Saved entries

_____

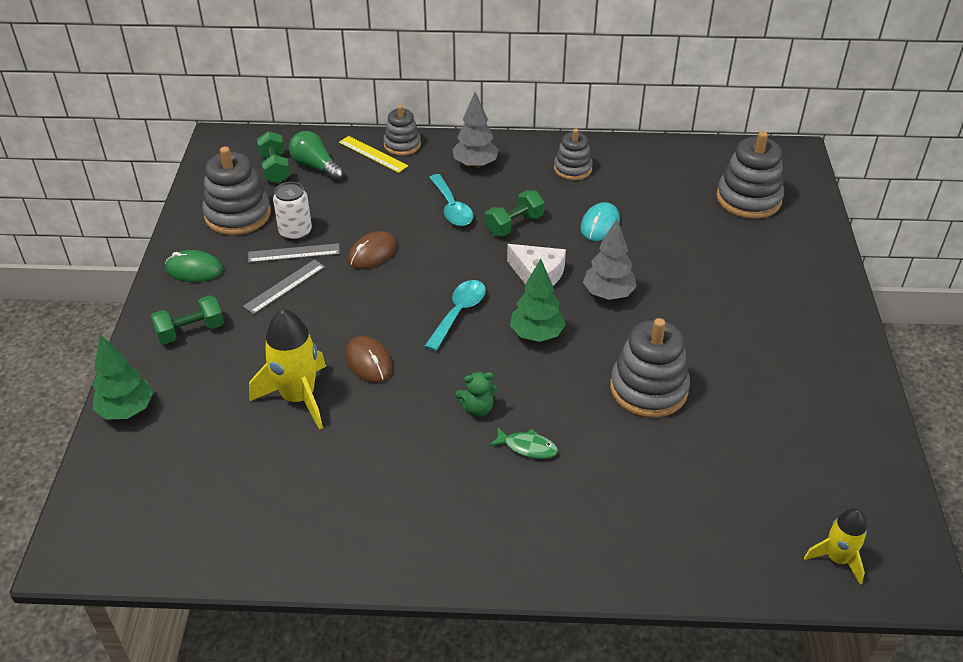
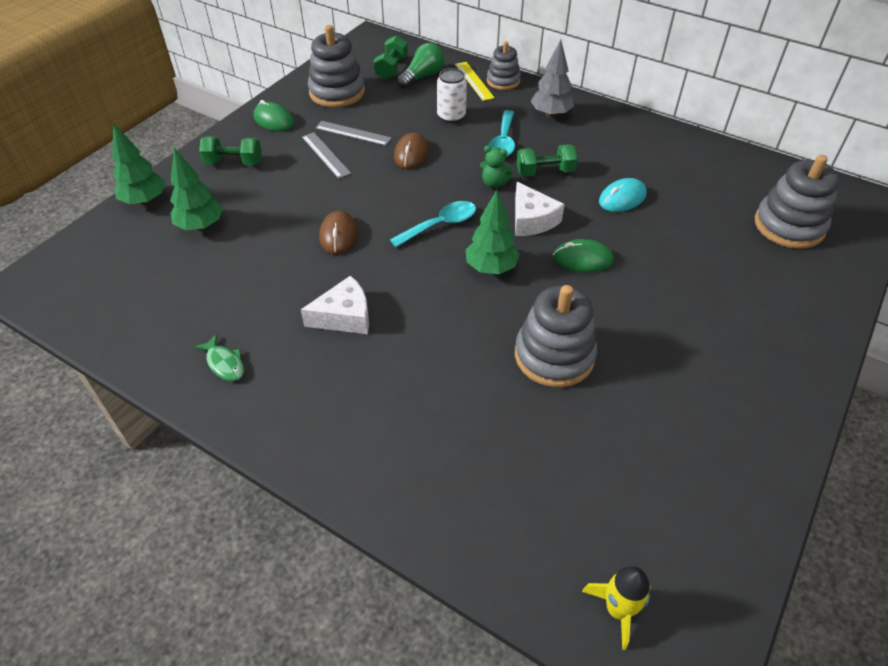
camera: 30 degrees right, 5 degrees up
grey ruler [243,260,325,314] -> grey ruler turned 75 degrees clockwise [302,132,351,179]
yellow rocket [249,309,326,430] -> none
white can [273,182,312,241] -> white can moved to [437,68,467,123]
green light bulb [289,131,344,181] -> green light bulb turned 60 degrees clockwise [397,43,444,88]
brown mouse [348,231,397,269] -> brown mouse turned 60 degrees counterclockwise [394,133,429,169]
green teddy bear [456,372,497,417] -> green teddy bear moved to [480,146,514,188]
green fish [489,426,558,459] -> green fish moved to [194,334,244,381]
grey stacking toy [554,129,593,180] -> none
grey tree [583,219,637,300] -> green mouse [553,239,614,272]
none -> green tree [170,148,223,230]
none -> white cheese [301,275,369,334]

_____

- Problem description
When a line in the data contains the string "grey", copy that line.

- Expected output
grey ruler [243,260,325,314] -> grey ruler turned 75 degrees clockwise [302,132,351,179]
grey stacking toy [554,129,593,180] -> none
grey tree [583,219,637,300] -> green mouse [553,239,614,272]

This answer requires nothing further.